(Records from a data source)
--*--

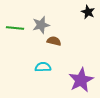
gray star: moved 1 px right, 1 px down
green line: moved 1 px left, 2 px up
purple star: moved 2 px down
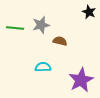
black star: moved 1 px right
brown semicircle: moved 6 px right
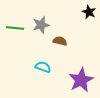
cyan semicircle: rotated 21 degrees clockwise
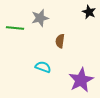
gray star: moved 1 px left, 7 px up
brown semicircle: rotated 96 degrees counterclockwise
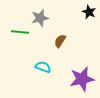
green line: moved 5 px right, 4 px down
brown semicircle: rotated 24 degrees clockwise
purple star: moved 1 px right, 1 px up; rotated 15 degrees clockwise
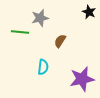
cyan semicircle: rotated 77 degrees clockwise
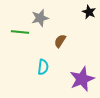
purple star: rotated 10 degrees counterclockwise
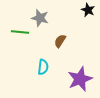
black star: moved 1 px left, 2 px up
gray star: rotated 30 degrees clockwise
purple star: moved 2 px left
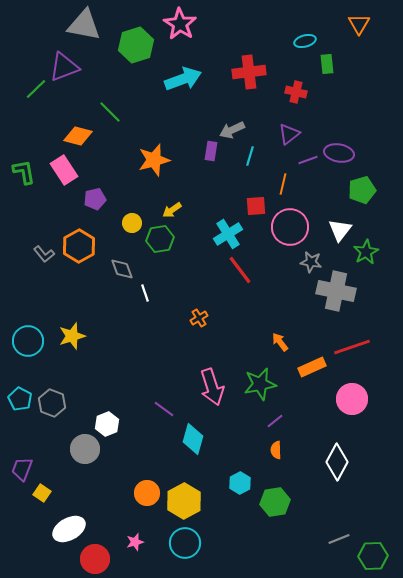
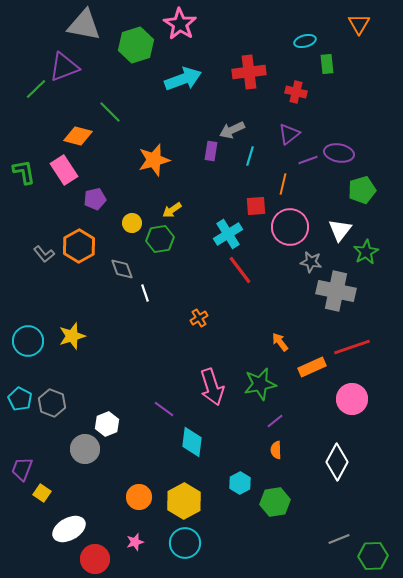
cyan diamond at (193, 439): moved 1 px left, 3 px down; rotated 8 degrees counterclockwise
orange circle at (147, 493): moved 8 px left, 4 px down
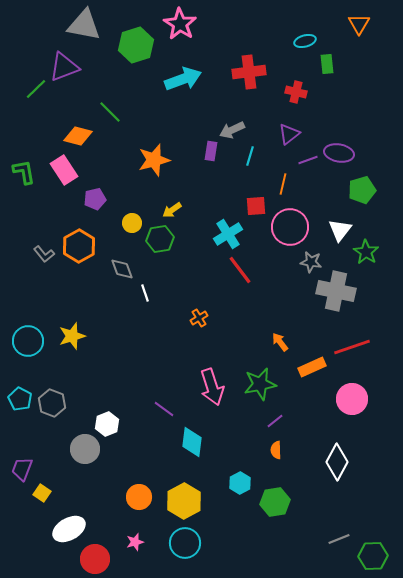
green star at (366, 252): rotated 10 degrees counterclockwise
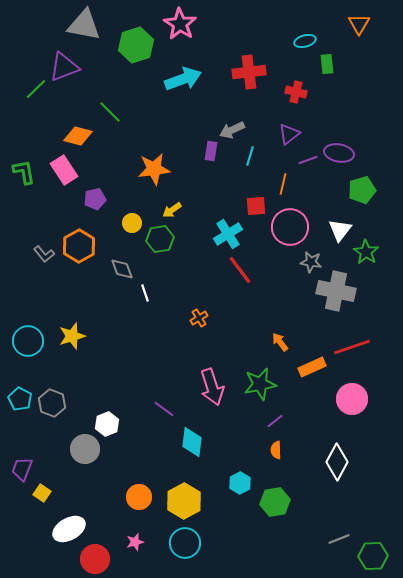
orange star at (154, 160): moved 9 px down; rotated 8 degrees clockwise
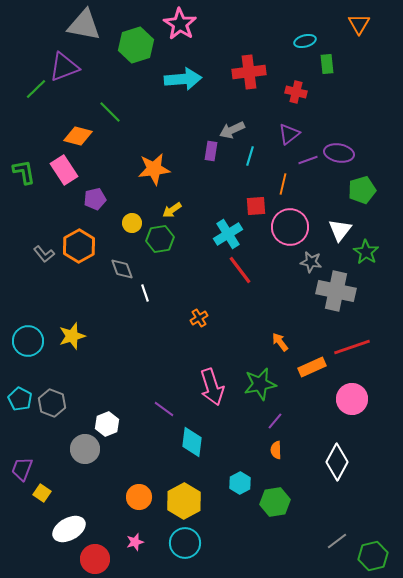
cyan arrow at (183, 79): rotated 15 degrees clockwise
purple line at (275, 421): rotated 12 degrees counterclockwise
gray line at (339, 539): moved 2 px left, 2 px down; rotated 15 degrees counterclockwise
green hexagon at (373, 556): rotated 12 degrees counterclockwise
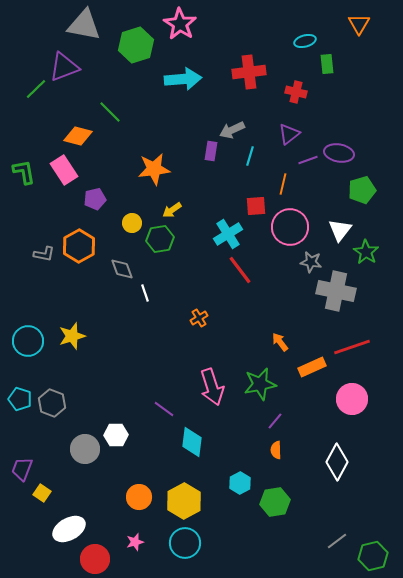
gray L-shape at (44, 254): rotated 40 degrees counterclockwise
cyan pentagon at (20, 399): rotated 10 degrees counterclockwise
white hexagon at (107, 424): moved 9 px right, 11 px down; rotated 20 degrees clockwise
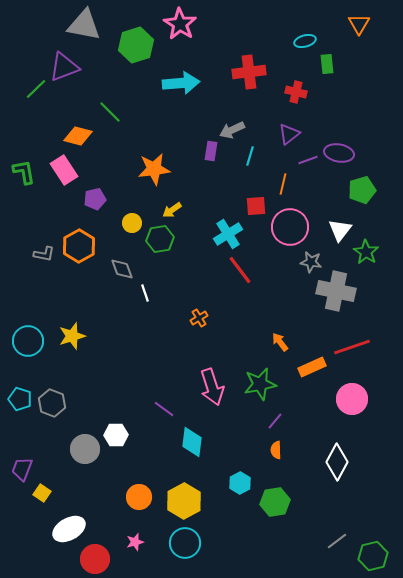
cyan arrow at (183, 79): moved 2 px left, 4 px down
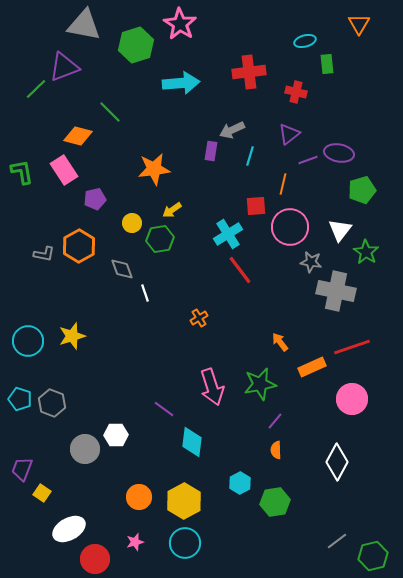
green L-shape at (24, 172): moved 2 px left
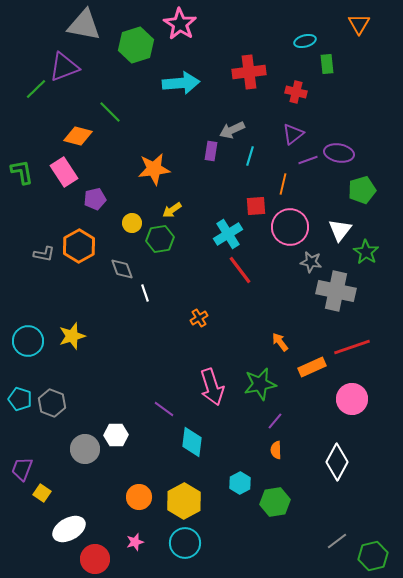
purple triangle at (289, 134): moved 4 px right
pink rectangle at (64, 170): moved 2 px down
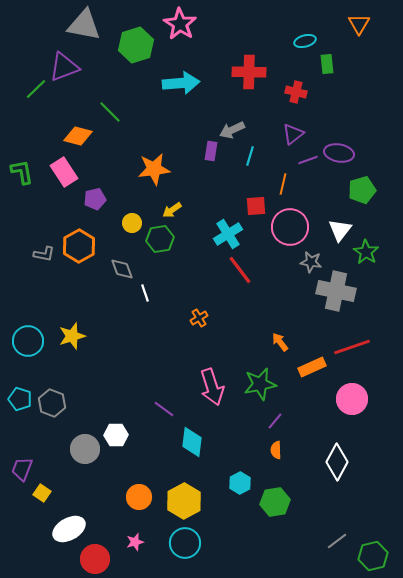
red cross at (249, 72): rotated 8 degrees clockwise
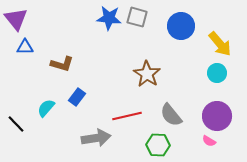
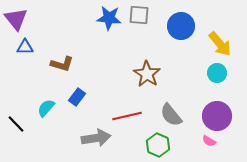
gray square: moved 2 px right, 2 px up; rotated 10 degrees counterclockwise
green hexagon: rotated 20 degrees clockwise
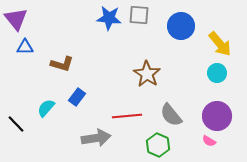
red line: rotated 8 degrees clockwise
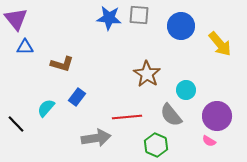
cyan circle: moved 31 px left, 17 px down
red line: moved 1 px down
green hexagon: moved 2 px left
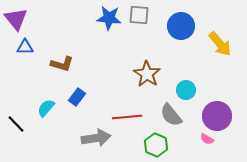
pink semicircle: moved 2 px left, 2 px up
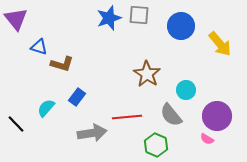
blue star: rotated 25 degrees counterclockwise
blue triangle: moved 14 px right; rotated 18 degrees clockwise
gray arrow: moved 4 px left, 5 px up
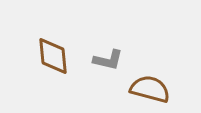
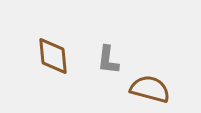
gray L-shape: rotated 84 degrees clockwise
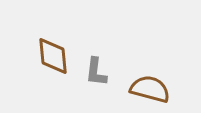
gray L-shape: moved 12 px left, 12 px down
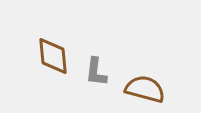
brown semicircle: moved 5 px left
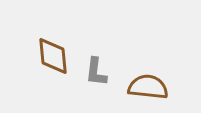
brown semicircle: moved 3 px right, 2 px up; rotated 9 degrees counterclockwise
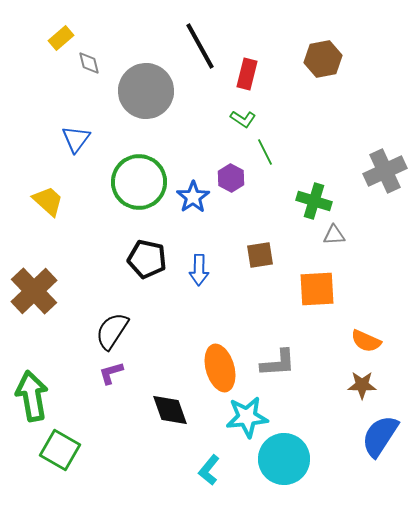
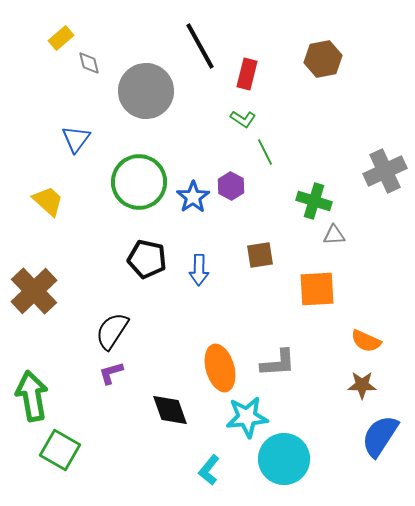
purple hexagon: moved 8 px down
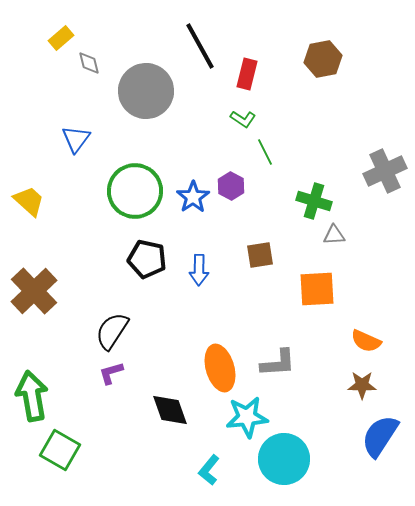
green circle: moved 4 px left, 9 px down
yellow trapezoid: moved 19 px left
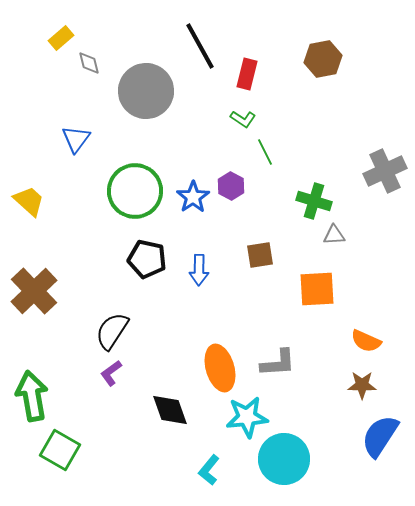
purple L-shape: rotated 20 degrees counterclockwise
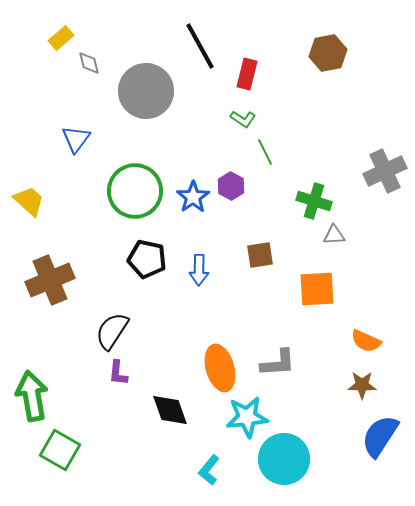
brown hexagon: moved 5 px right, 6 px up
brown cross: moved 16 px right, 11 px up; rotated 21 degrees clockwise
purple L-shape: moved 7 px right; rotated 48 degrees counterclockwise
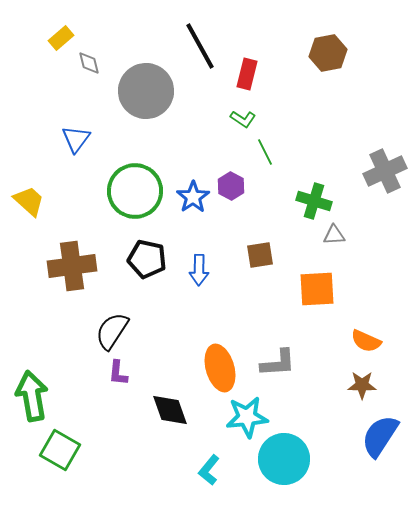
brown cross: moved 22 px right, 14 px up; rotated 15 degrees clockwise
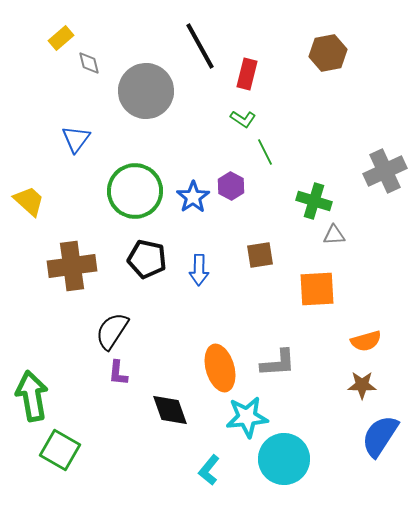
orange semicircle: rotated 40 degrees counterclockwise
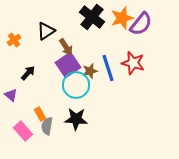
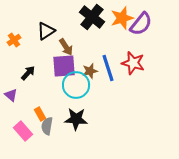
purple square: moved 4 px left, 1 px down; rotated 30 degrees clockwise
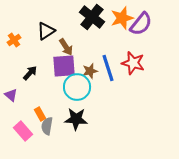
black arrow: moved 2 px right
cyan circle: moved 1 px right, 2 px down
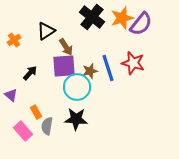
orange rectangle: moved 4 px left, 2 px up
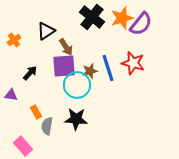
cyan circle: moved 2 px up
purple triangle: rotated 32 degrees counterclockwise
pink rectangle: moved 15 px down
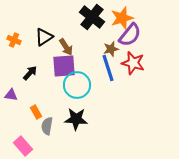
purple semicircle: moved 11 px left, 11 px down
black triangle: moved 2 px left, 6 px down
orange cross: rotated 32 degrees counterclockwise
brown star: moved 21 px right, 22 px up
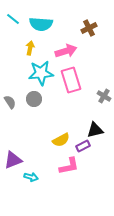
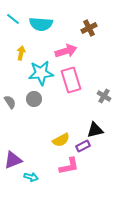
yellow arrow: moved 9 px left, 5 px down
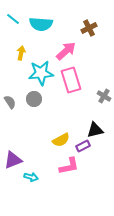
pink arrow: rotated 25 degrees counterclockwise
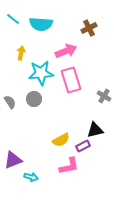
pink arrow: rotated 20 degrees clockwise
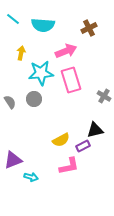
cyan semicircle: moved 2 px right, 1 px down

--*--

:: PROBLEM DETAILS ::
Copy all of the items above word for word, omitting the pictures.

:: SOLVED EXERCISE ::
gray star: moved 1 px right, 1 px down
green line: moved 1 px left, 2 px up
purple star: moved 2 px down
black star: moved 1 px right
brown semicircle: moved 6 px right
cyan semicircle: rotated 21 degrees clockwise
gray star: moved 1 px left, 7 px up
brown semicircle: rotated 96 degrees counterclockwise
green line: moved 5 px right, 4 px down
brown semicircle: rotated 24 degrees clockwise
purple star: moved 1 px right, 1 px up; rotated 15 degrees clockwise
cyan semicircle: rotated 77 degrees clockwise
purple star: rotated 10 degrees counterclockwise
black star: moved 1 px left, 2 px up
gray star: rotated 30 degrees clockwise
purple star: moved 2 px left
cyan diamond at (193, 439): moved 1 px left, 3 px down; rotated 8 degrees counterclockwise
orange circle at (147, 493): moved 8 px left, 4 px down
green star at (366, 252): rotated 10 degrees counterclockwise
orange star at (154, 160): moved 9 px down; rotated 8 degrees clockwise
cyan arrow at (183, 79): rotated 15 degrees clockwise
purple line at (275, 421): rotated 12 degrees counterclockwise
gray line at (339, 539): moved 2 px left, 2 px down; rotated 15 degrees counterclockwise
green hexagon at (373, 556): rotated 12 degrees counterclockwise
gray L-shape at (44, 254): rotated 40 degrees counterclockwise
cyan pentagon at (20, 399): rotated 10 degrees counterclockwise
white hexagon at (107, 424): moved 9 px right, 11 px down; rotated 20 degrees clockwise
cyan arrow at (183, 79): moved 2 px left, 4 px down
green L-shape at (24, 172): moved 2 px left
purple triangle at (289, 134): moved 4 px right
pink rectangle at (64, 170): moved 2 px down
red cross at (249, 72): rotated 8 degrees clockwise
gray square: moved 2 px right, 2 px up; rotated 10 degrees counterclockwise
green hexagon: rotated 20 degrees clockwise
red line: rotated 8 degrees clockwise
cyan circle: moved 31 px left, 17 px down
red line: moved 1 px down
green hexagon: moved 2 px left
pink semicircle: moved 2 px left, 2 px up
blue star: rotated 25 degrees counterclockwise
blue triangle: moved 14 px right; rotated 18 degrees clockwise
gray arrow: moved 4 px left, 5 px up
gray L-shape: rotated 84 degrees clockwise
gray L-shape: moved 12 px left, 12 px down
brown semicircle: moved 5 px left
brown semicircle: moved 3 px right, 2 px up; rotated 9 degrees counterclockwise
purple hexagon: moved 8 px down
green circle: moved 4 px left, 9 px down
yellow trapezoid: moved 19 px left
purple L-shape: rotated 20 degrees counterclockwise
brown hexagon: moved 5 px right, 6 px up
brown cross: moved 16 px right, 11 px up; rotated 21 degrees clockwise
purple L-shape: moved 7 px right; rotated 48 degrees counterclockwise
brown cross: moved 22 px right, 14 px up; rotated 15 degrees clockwise
orange semicircle: rotated 40 degrees counterclockwise
purple square: moved 4 px left, 1 px down; rotated 30 degrees clockwise
black arrow: moved 2 px right
cyan circle: moved 1 px right, 2 px down
orange rectangle: moved 4 px left, 2 px up
cyan circle: moved 2 px up
purple triangle: rotated 32 degrees counterclockwise
pink rectangle: moved 15 px down
purple semicircle: moved 11 px left, 11 px down
black triangle: moved 2 px left, 6 px down
orange cross: rotated 32 degrees counterclockwise
brown star: moved 21 px right, 22 px up
yellow arrow: moved 9 px left, 5 px down
pink arrow: rotated 25 degrees counterclockwise
pink arrow: rotated 20 degrees clockwise
cyan semicircle: moved 2 px right, 1 px down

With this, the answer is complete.